----- Input material
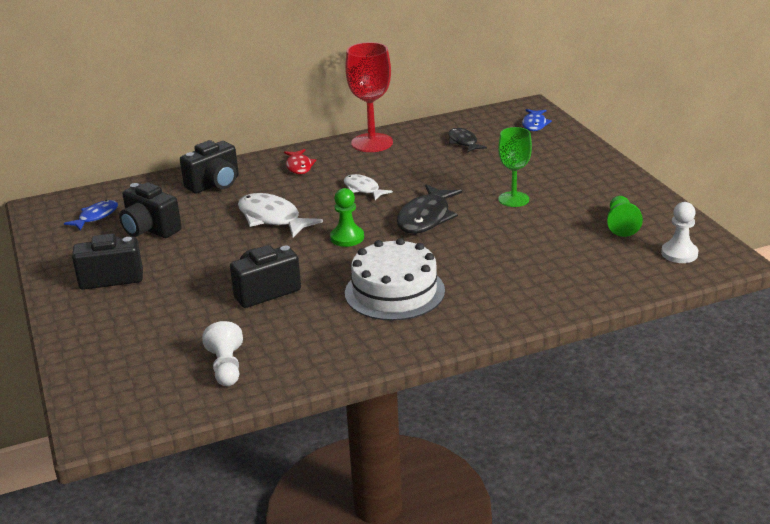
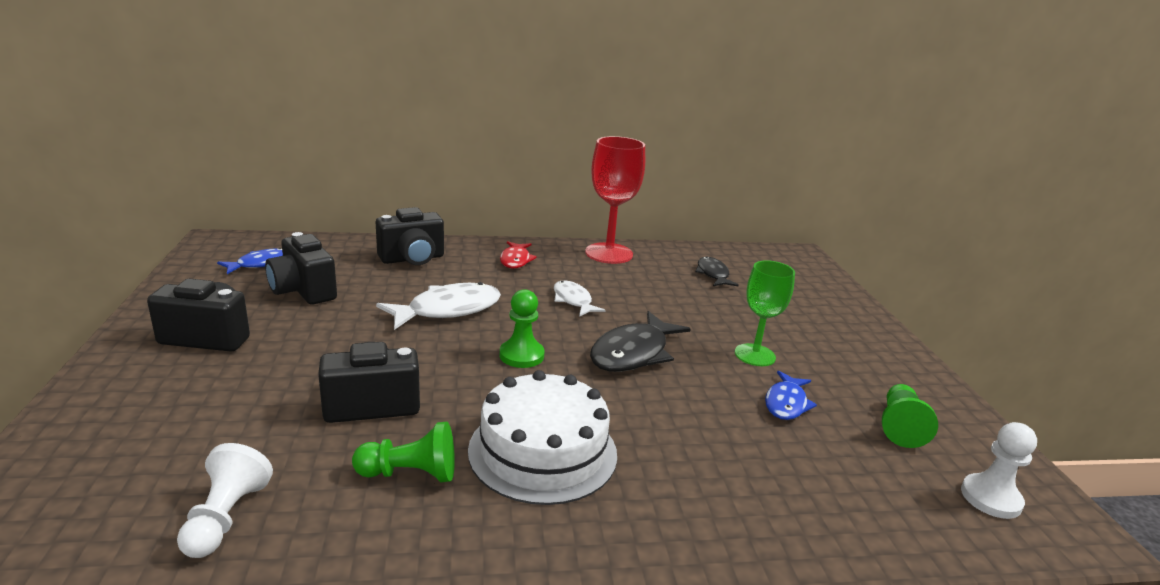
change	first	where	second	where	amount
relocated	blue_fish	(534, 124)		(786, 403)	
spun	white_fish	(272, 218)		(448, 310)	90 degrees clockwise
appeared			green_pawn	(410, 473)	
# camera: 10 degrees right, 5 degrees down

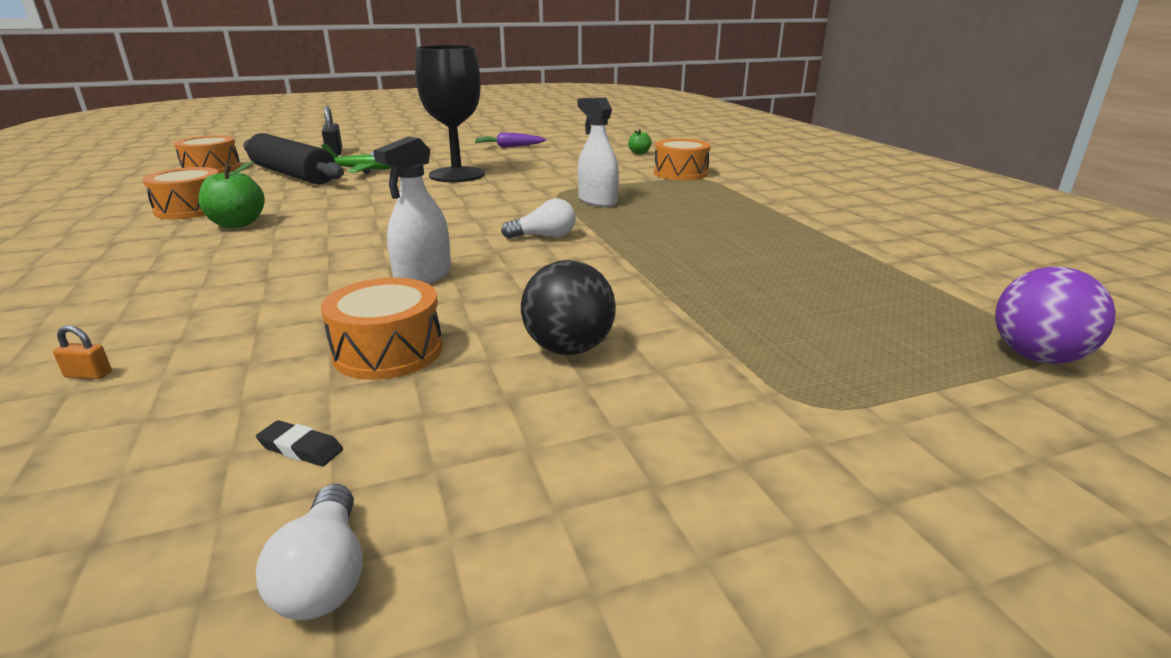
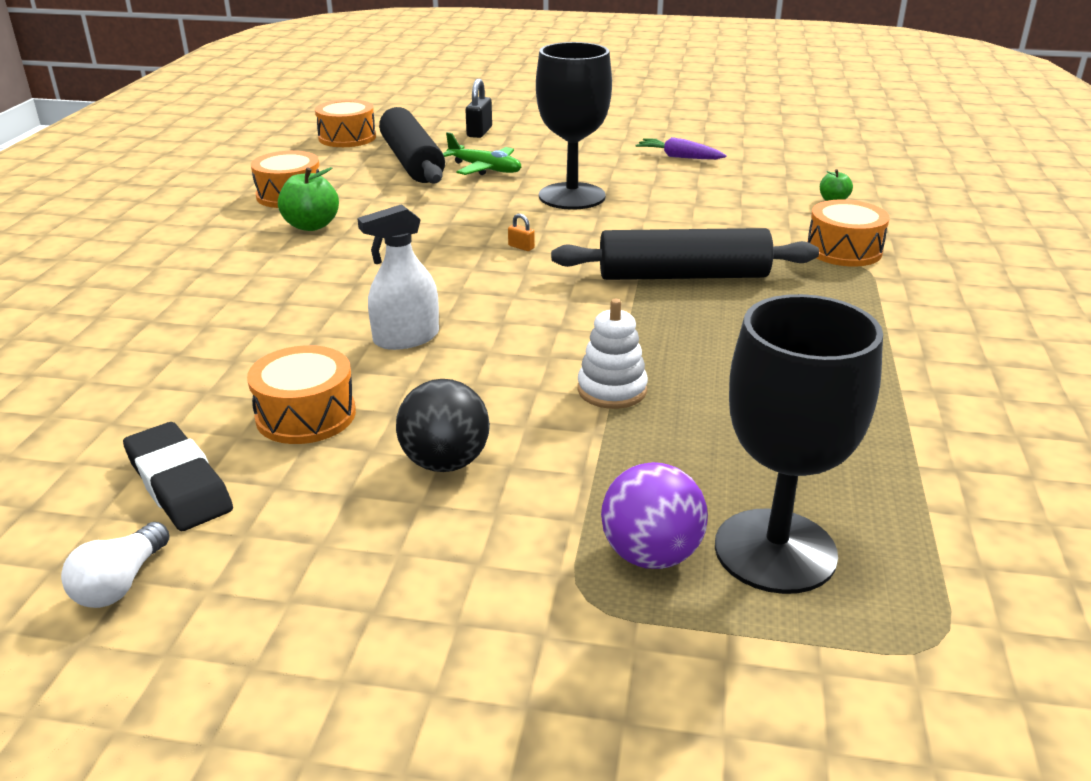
change	first	where	second	where	amount
exchanged	white_spray_bottle	(597, 201)	black_rolling_pin	(683, 276)	
missing	white_light_bulb	(544, 236)			
relocated	purple_ball	(1037, 357)		(651, 555)	
relocated	orange_padlock	(88, 375)		(521, 247)	
size	black_eraser	(301, 448)		(179, 484)	x2.26
appeared			black_goblet	(775, 551)	
appeared			white_stacking_toy	(612, 390)	
# camera: 30 degrees right, 5 degrees up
----------
*Problem statement*.
Please repeat the data verbatim and leave the pictures out of your copy.

*Reply to the task*.
change	first	where	second	where	amount
relocated	blue_fish	(534, 124)		(786, 403)	
spun	white_fish	(272, 218)		(448, 310)	90 degrees clockwise
appeared			green_pawn	(410, 473)	
# camera: 10 degrees right, 5 degrees down

change	first	where	second	where	amount
exchanged	white_spray_bottle	(597, 201)	black_rolling_pin	(683, 276)	
missing	white_light_bulb	(544, 236)			
relocated	purple_ball	(1037, 357)		(651, 555)	
relocated	orange_padlock	(88, 375)		(521, 247)	
size	black_eraser	(301, 448)		(179, 484)	x2.26
appeared			black_goblet	(775, 551)	
appeared			white_stacking_toy	(612, 390)	
# camera: 30 degrees right, 5 degrees up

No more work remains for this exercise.